▸ Set problem
Put the material below into a Markdown table with two columns, Row and Line. Give each non-blank line its own numbered row, and leave out blank lines and the pictures.

▸ Provided data

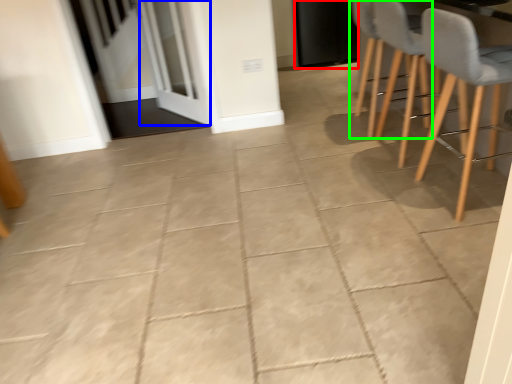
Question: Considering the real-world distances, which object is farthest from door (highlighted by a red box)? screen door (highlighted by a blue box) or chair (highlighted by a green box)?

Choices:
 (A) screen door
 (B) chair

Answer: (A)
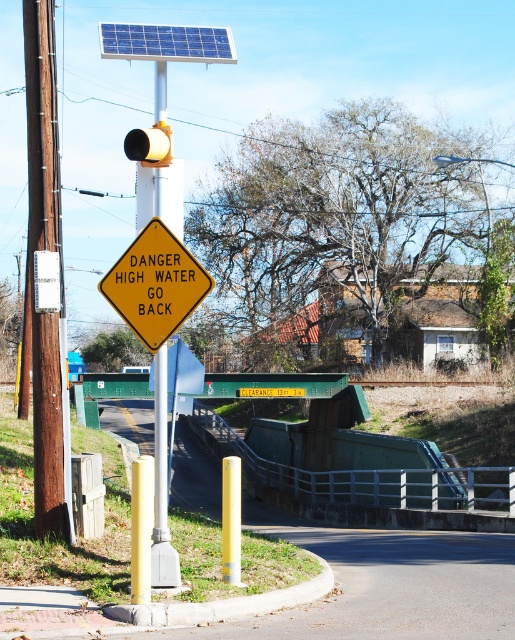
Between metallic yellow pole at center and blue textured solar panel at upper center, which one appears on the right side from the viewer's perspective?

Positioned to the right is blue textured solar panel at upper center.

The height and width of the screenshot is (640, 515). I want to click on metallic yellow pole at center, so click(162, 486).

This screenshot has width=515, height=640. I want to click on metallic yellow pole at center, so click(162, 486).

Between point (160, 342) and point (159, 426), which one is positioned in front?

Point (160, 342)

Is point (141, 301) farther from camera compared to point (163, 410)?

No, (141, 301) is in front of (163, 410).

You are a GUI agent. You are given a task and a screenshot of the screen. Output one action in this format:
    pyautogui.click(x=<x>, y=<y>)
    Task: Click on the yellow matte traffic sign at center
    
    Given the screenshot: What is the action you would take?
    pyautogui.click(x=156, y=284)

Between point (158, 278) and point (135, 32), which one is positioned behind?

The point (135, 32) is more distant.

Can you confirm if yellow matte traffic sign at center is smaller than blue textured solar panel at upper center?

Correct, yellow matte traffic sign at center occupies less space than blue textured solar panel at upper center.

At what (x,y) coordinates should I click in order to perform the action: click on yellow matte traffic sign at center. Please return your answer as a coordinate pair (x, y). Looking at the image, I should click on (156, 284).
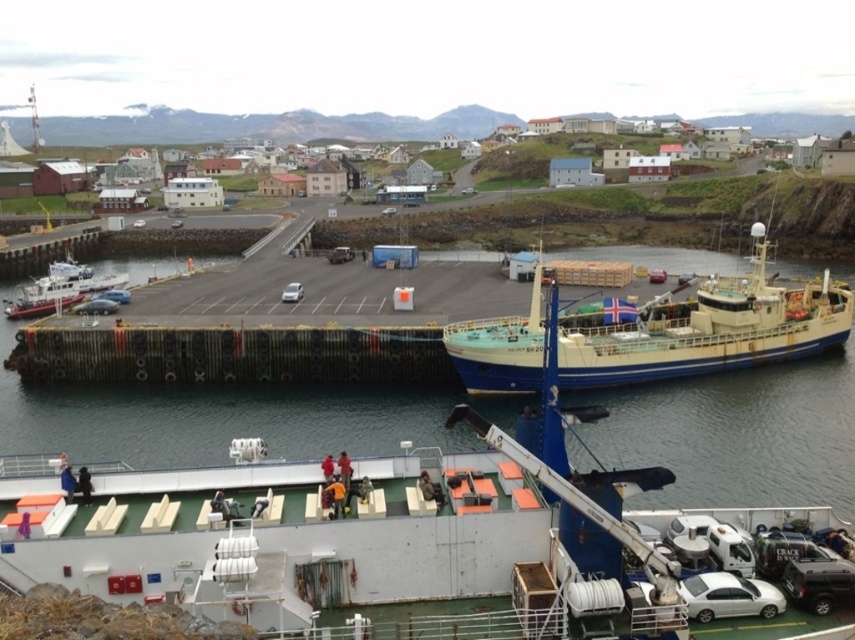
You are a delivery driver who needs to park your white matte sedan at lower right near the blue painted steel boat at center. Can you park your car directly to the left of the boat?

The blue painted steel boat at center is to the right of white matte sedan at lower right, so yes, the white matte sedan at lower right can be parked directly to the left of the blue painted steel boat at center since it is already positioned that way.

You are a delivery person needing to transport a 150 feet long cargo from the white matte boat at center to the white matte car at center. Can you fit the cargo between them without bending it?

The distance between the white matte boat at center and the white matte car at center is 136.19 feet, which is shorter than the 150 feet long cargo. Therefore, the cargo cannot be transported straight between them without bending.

▸ Expected output
| Row | Line |
|---|---|
| 1 | Question: Considering the real-world distances, which object is farthest from door (highlighted by a red box)? screen door (highlighted by a blue box) or chair (highlighted by a green box)? |
| 2 | Choices: |
| 3 |  (A) screen door |
| 4 |  (B) chair |
| 5 | Answer: (A) |
| 6 | Between metallic yellow pole at center and blue textured solar panel at upper center, which one appears on the right side from the viewer's perspective? |
| 7 | Positioned to the right is blue textured solar panel at upper center. |
| 8 | The height and width of the screenshot is (640, 515). I want to click on metallic yellow pole at center, so click(162, 486). |
| 9 | This screenshot has width=515, height=640. I want to click on metallic yellow pole at center, so click(162, 486). |
| 10 | Between point (160, 342) and point (159, 426), which one is positioned in front? |
| 11 | Point (160, 342) |
| 12 | Is point (141, 301) farther from camera compared to point (163, 410)? |
| 13 | No, (141, 301) is in front of (163, 410). |
| 14 | You are a GUI agent. You are given a task and a screenshot of the screen. Output one action in this format: |
| 15 |     pyautogui.click(x=<x>, y=<y>) |
| 16 |     Task: Click on the yellow matte traffic sign at center |
| 17 |     Given the screenshot: What is the action you would take? |
| 18 |     pyautogui.click(x=156, y=284) |
| 19 | Between point (158, 278) and point (135, 32), which one is positioned behind? |
| 20 | The point (135, 32) is more distant. |
| 21 | Can you confirm if yellow matte traffic sign at center is smaller than blue textured solar panel at upper center? |
| 22 | Correct, yellow matte traffic sign at center occupies less space than blue textured solar panel at upper center. |
| 23 | At what (x,y) coordinates should I click in order to perform the action: click on yellow matte traffic sign at center. Please return your answer as a coordinate pair (x, y). Looking at the image, I should click on (156, 284). |
| 24 | You are a delivery driver who needs to park your white matte sedan at lower right near the blue painted steel boat at center. Can you park your car directly to the left of the boat? |
| 25 | The blue painted steel boat at center is to the right of white matte sedan at lower right, so yes, the white matte sedan at lower right can be parked directly to the left of the blue painted steel boat at center since it is already positioned that way. |
| 26 | You are a delivery person needing to transport a 150 feet long cargo from the white matte boat at center to the white matte car at center. Can you fit the cargo between them without bending it? |
| 27 | The distance between the white matte boat at center and the white matte car at center is 136.19 feet, which is shorter than the 150 feet long cargo. Therefore, the cargo cannot be transported straight between them without bending. |